Detected change data
=====

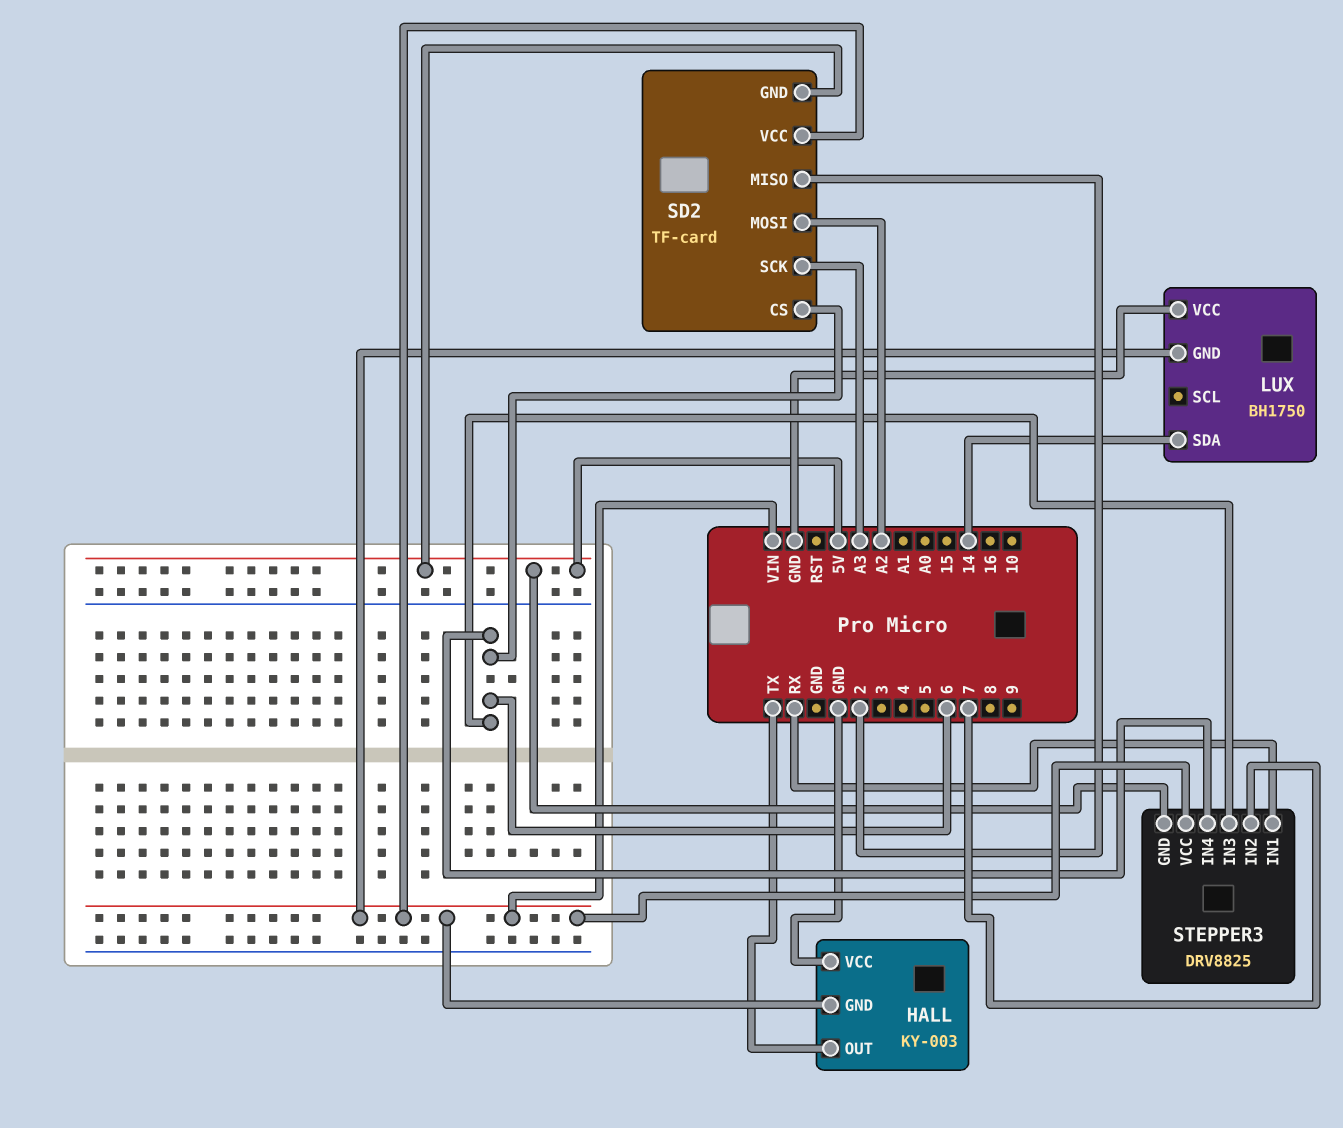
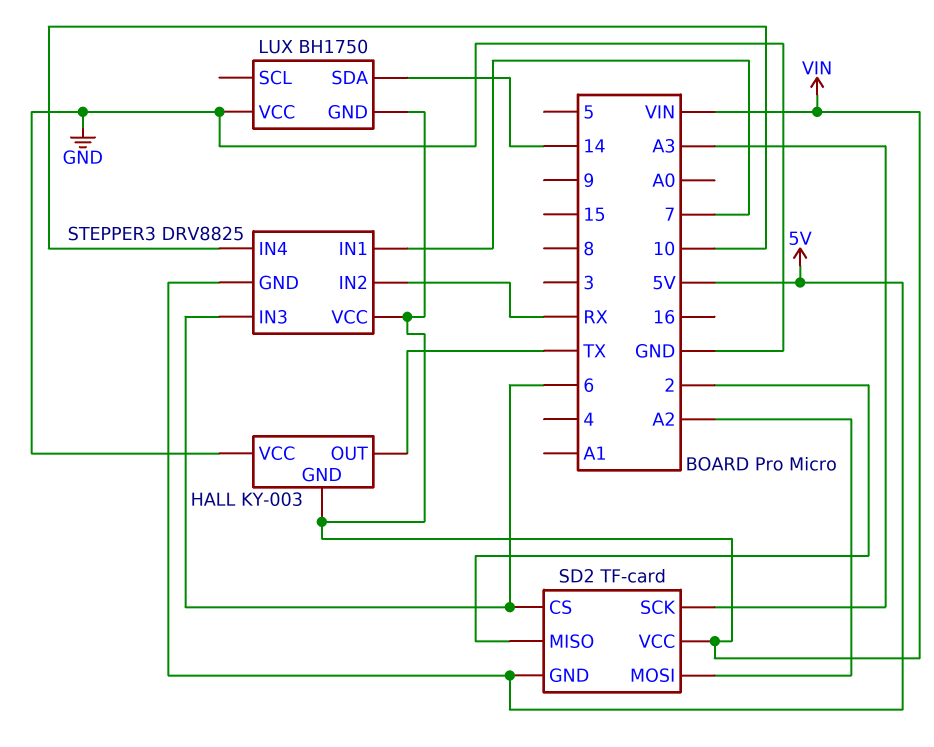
STEPPER3 pin IN1: RX -> 7
STEPPER3 pin IN2: 7 -> RX
STEPPER3 pin IN4: 6 -> 10

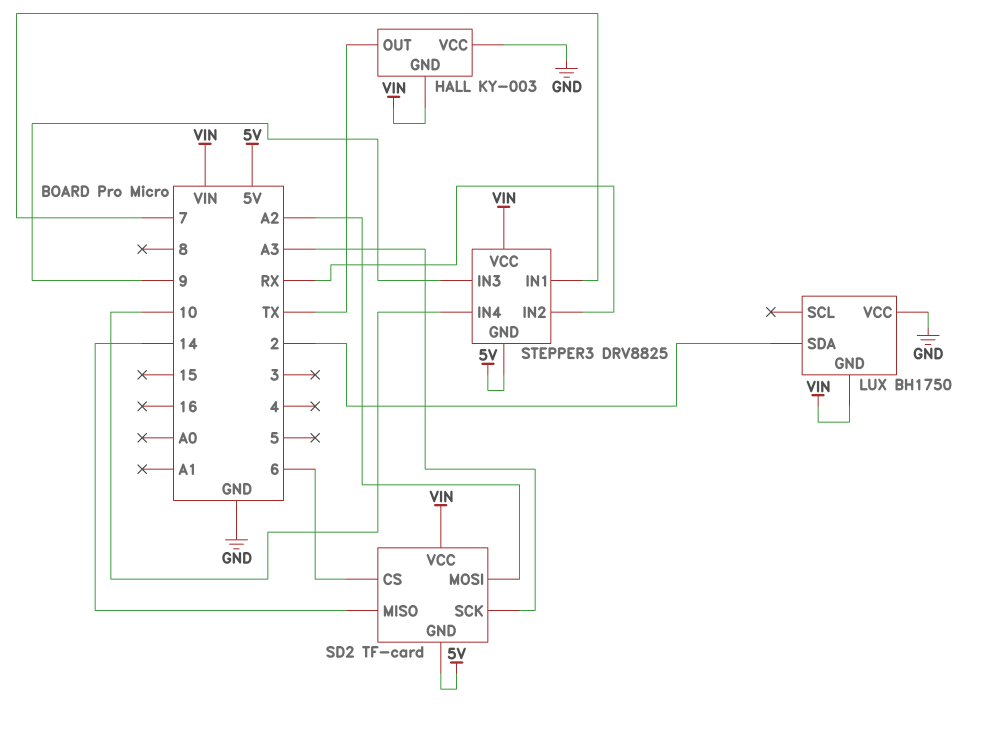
LUX pin SDA: 14 -> 2
SD2 pin MISO: 2 -> 14
STEPPER3 pin IN3: 6 -> 9

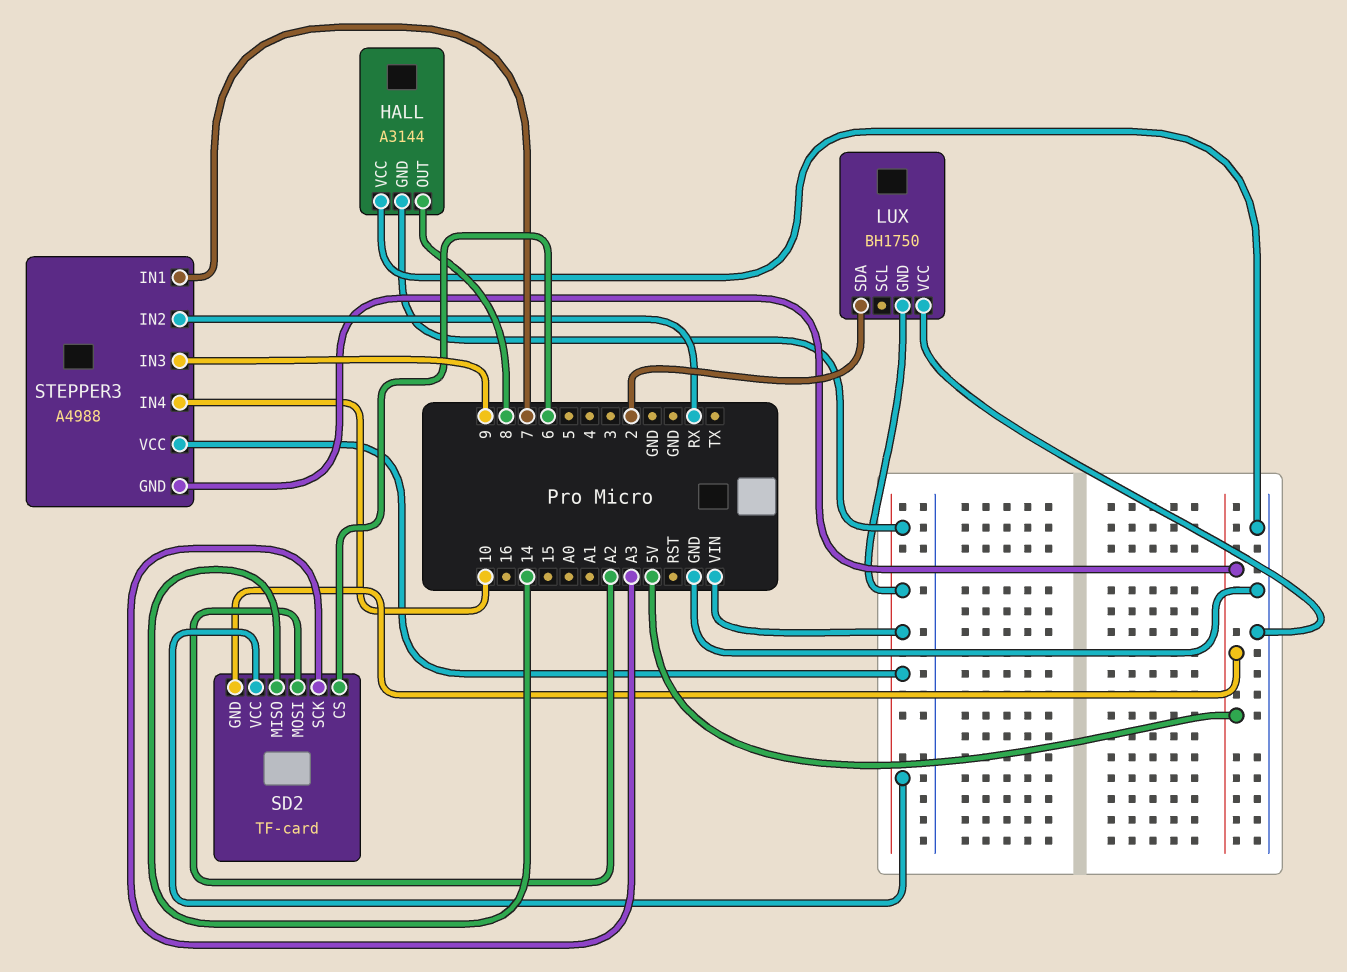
HALL: KY-003 -> A3144
HALL pin OUT: TX -> 8
STEPPER3: DRV8825 -> A4988

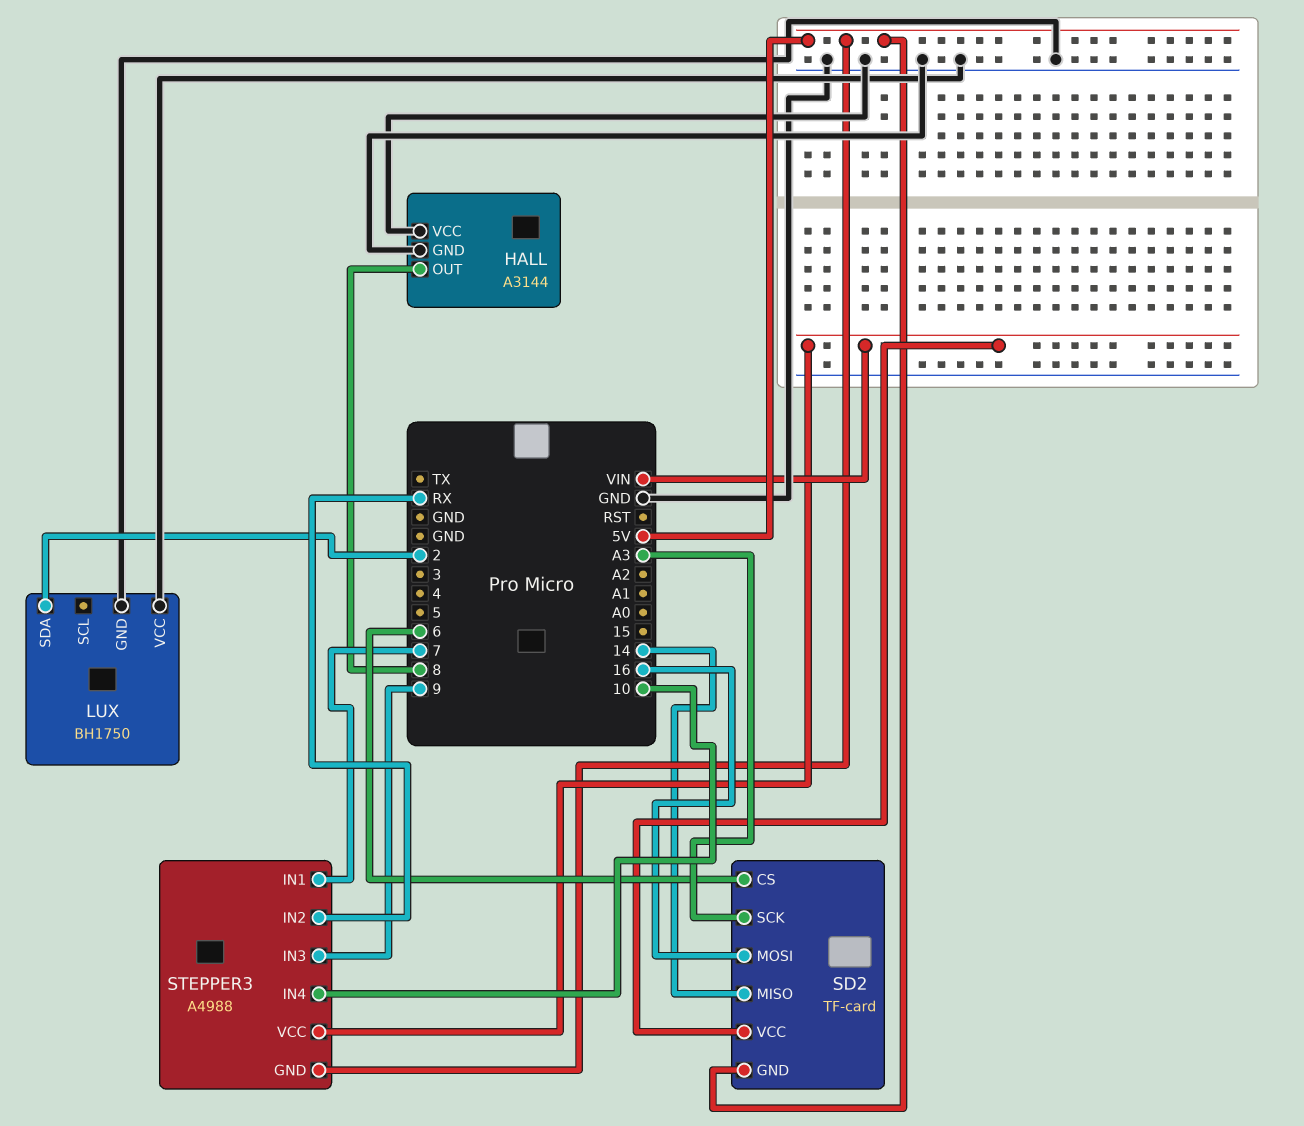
HALL pin GND: VIN -> GND
LUX pin GND: VIN -> GND
SD2 pin MOSI: A2 -> 16

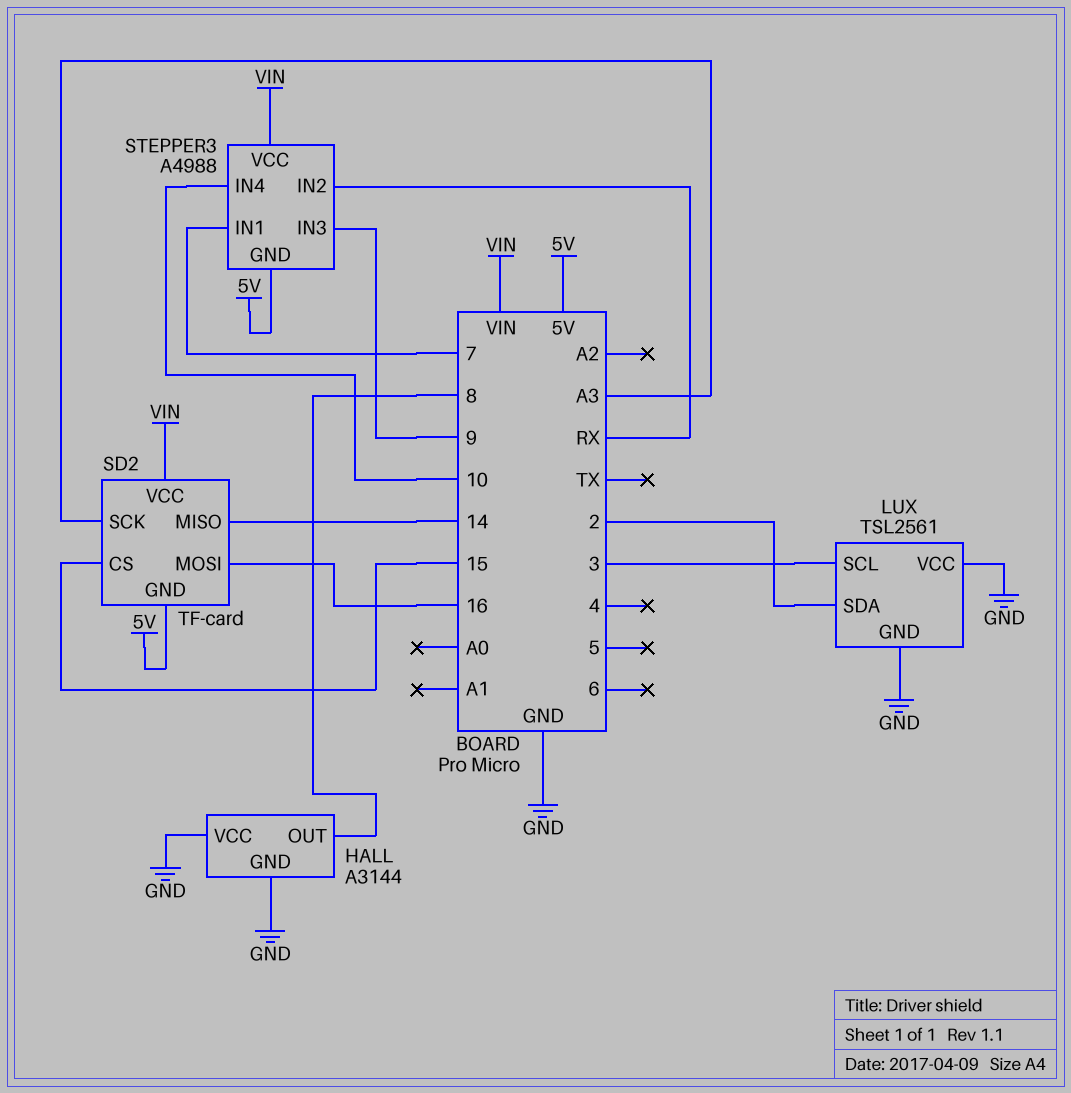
LUX: BH1750 -> TSL2561
LUX pin SCL: none -> 3
SD2 pin CS: 6 -> 15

=====

TASK DIRECTIONS.
Copy out all the records exactly, excluding pictures.

YOUR RESPONSE.
STEPPER3 pin IN1: RX -> 7
STEPPER3 pin IN2: 7 -> RX
STEPPER3 pin IN4: 6 -> 10

LUX pin SDA: 14 -> 2
SD2 pin MISO: 2 -> 14
STEPPER3 pin IN3: 6 -> 9

HALL: KY-003 -> A3144
HALL pin OUT: TX -> 8
STEPPER3: DRV8825 -> A4988

HALL pin GND: VIN -> GND
LUX pin GND: VIN -> GND
SD2 pin MOSI: A2 -> 16

LUX: BH1750 -> TSL2561
LUX pin SCL: none -> 3
SD2 pin CS: 6 -> 15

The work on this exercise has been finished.